= Instructions for the task =
Word for word, restate the listing; omit the pictures.

####################

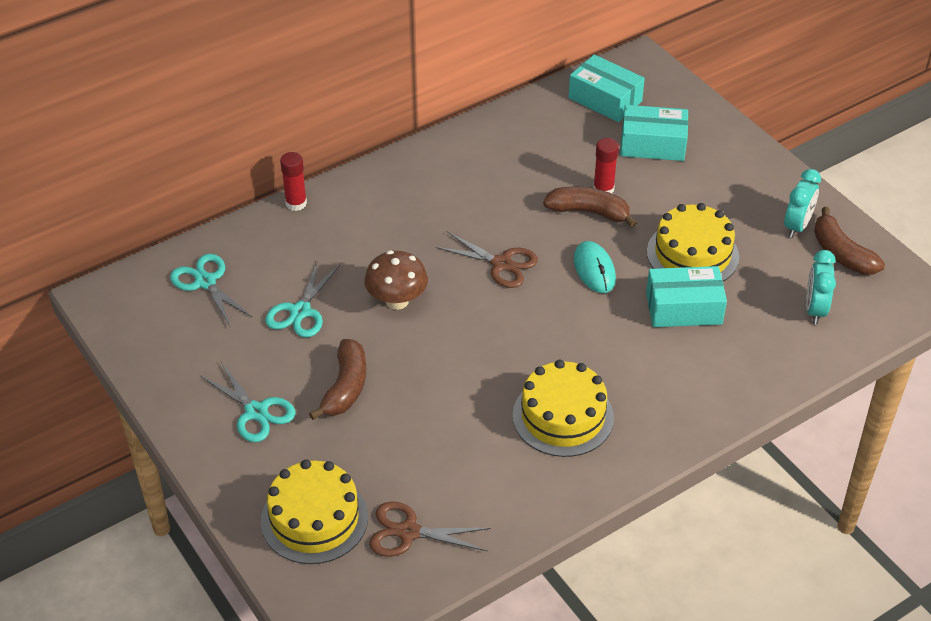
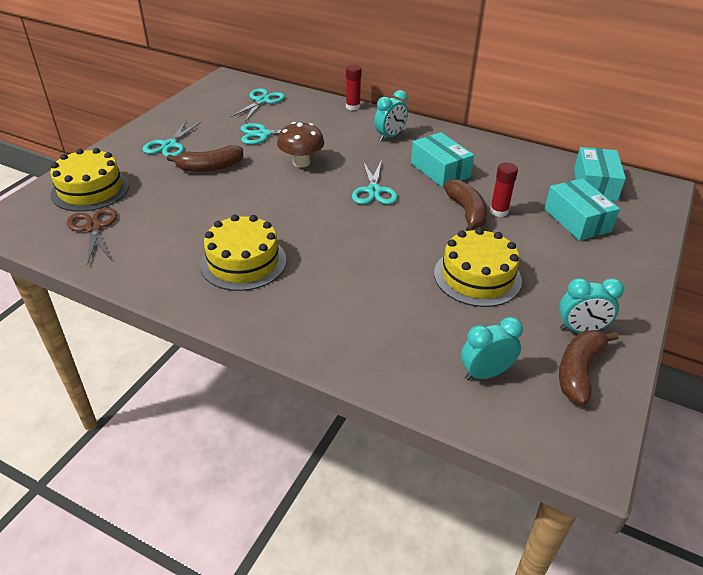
camera: 60 degrees right, 5 degrees down
(395, 202) = (390, 136): none -> turquoise clock
(501, 264) = (374, 191): brown scissors -> turquoise scissors
(594, 269) = (409, 232): turquoise mouse -> none
(684, 308) = (410, 290): turquoise box -> turquoise box (440, 170)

####################

= Solution =
camera: 60 degrees right, 5 degrees down
(395, 202) = (390, 136): none -> turquoise clock
(501, 264) = (374, 191): brown scissors -> turquoise scissors
(594, 269) = (409, 232): turquoise mouse -> none
(684, 308) = (410, 290): turquoise box -> turquoise box (440, 170)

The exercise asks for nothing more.